### What is needed
Since pictures are not wanted, repeat only the text of the records, word for word.
*** Opening Data ***
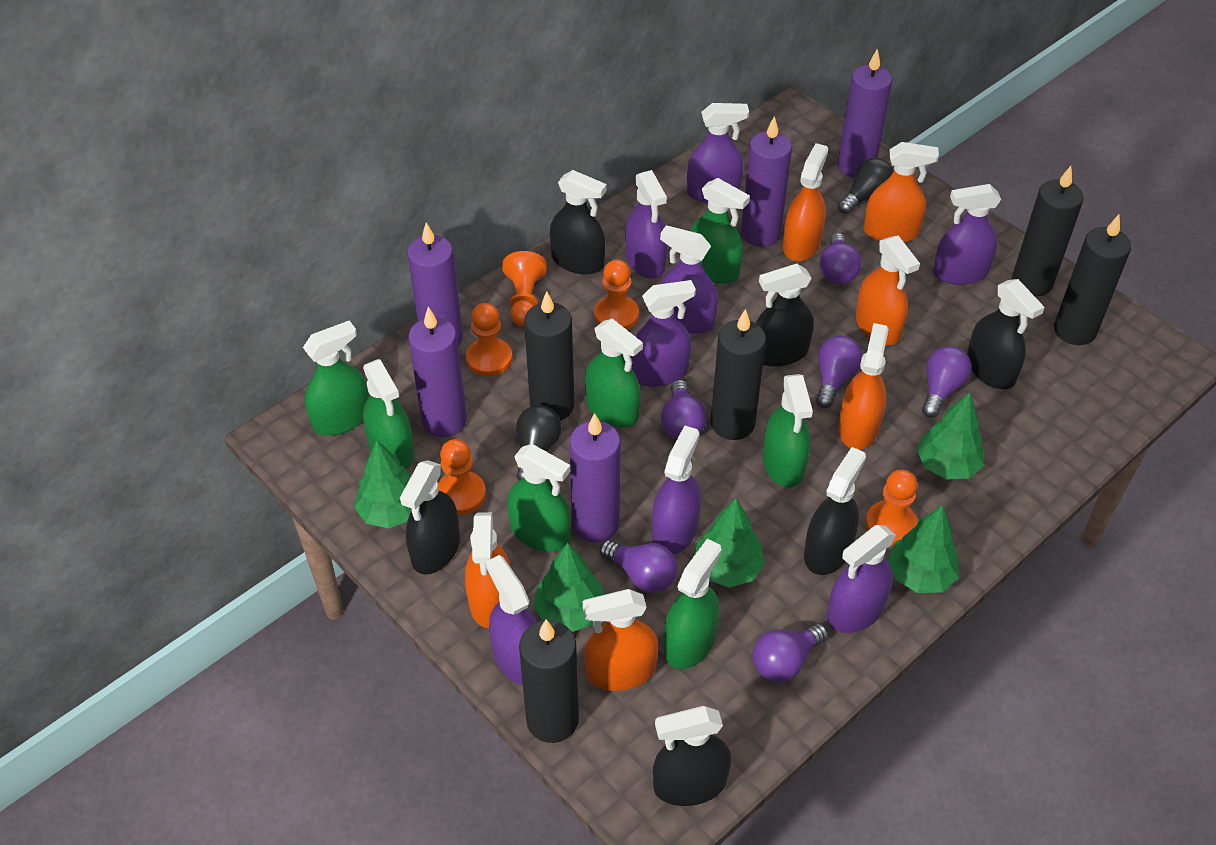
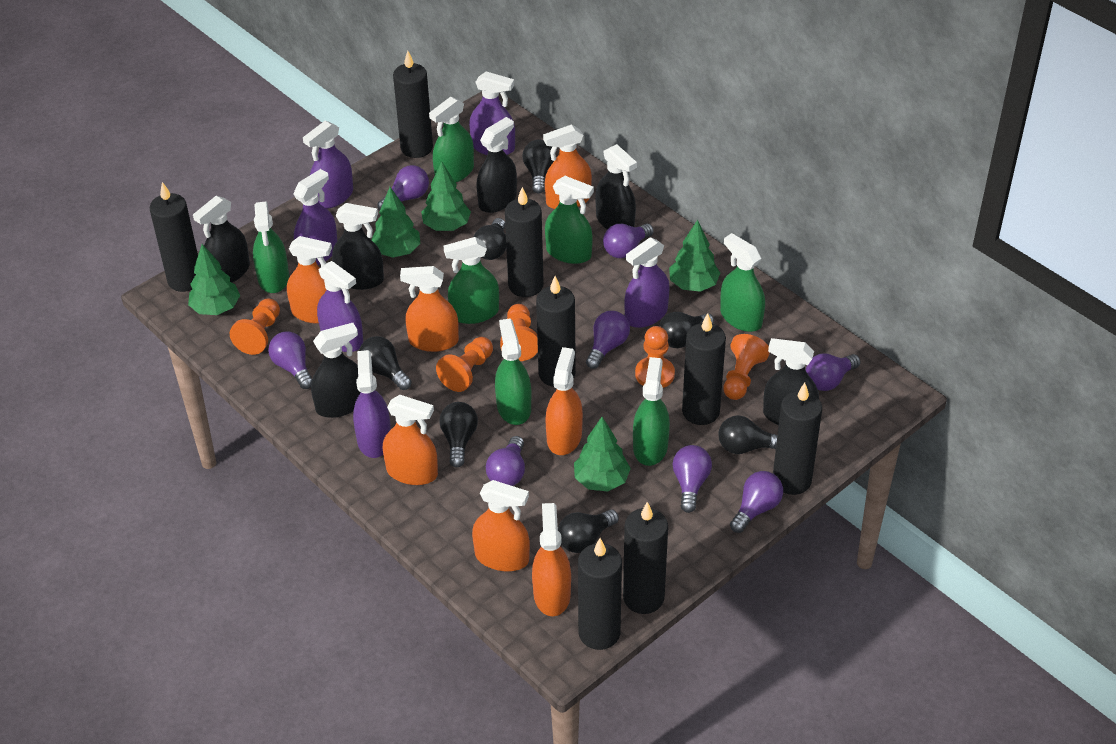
black candle: 5 -> 8
black light bulb: 2 -> 7
orange spray bottle: 6 -> 7
purple candle: 5 -> 0
purple light bulb: 6 -> 8
purple spray bottle: 8 -> 6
*** Closing Data ***
### Result of the task
black candle: 5 -> 8
black light bulb: 2 -> 7
orange spray bottle: 6 -> 7
purple candle: 5 -> 0
purple light bulb: 6 -> 8
purple spray bottle: 8 -> 6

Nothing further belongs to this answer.